▶ _Task description_
The word "orange" marks the lines you need; copy each of them from the data.

(Source data)
============================================================

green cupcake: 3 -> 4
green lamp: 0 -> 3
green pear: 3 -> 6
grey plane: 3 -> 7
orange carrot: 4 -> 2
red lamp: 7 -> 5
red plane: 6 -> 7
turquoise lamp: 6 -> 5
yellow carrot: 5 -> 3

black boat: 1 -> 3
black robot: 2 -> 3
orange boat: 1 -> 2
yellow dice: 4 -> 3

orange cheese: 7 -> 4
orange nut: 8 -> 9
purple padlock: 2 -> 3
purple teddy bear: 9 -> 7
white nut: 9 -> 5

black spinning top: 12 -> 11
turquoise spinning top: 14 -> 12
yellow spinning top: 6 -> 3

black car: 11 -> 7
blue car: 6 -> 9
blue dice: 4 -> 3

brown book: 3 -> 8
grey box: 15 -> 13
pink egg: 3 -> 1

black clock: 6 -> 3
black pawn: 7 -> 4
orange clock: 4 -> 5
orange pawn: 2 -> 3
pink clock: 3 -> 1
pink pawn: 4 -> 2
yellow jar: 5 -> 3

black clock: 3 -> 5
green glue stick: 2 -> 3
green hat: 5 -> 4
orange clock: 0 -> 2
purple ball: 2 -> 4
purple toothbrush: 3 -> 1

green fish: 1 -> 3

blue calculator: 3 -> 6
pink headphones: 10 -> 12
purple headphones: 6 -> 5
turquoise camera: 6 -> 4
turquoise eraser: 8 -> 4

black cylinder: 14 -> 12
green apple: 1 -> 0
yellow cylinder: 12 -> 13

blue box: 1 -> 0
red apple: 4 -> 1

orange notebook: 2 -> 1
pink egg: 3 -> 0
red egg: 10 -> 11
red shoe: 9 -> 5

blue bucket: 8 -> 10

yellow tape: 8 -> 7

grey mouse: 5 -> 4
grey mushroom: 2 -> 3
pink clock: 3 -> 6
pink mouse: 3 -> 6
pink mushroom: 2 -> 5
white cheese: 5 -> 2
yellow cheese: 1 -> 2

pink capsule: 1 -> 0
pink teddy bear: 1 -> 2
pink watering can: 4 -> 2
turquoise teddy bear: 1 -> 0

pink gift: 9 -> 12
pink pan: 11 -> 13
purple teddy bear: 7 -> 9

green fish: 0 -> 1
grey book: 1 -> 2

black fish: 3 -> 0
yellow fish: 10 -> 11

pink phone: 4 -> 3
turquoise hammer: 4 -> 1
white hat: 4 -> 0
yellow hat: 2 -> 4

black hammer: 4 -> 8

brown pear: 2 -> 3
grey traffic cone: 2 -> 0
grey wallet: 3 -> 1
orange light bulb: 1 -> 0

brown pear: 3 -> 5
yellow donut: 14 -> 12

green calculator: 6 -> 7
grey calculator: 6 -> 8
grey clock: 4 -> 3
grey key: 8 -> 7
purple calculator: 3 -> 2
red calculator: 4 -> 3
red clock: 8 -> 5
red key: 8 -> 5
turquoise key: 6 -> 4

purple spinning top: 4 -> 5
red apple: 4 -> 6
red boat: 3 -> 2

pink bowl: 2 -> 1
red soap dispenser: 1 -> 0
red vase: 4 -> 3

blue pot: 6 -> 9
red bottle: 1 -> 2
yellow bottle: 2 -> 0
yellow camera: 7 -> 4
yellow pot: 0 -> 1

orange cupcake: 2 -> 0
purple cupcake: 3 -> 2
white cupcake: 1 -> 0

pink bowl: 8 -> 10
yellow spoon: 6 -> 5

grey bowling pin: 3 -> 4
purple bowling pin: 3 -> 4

============================================================

▶ _Problem solution_
orange carrot: 4 -> 2
orange boat: 1 -> 2
orange cheese: 7 -> 4
orange nut: 8 -> 9
orange clock: 4 -> 5
orange pawn: 2 -> 3
orange clock: 0 -> 2
orange notebook: 2 -> 1
orange light bulb: 1 -> 0
orange cupcake: 2 -> 0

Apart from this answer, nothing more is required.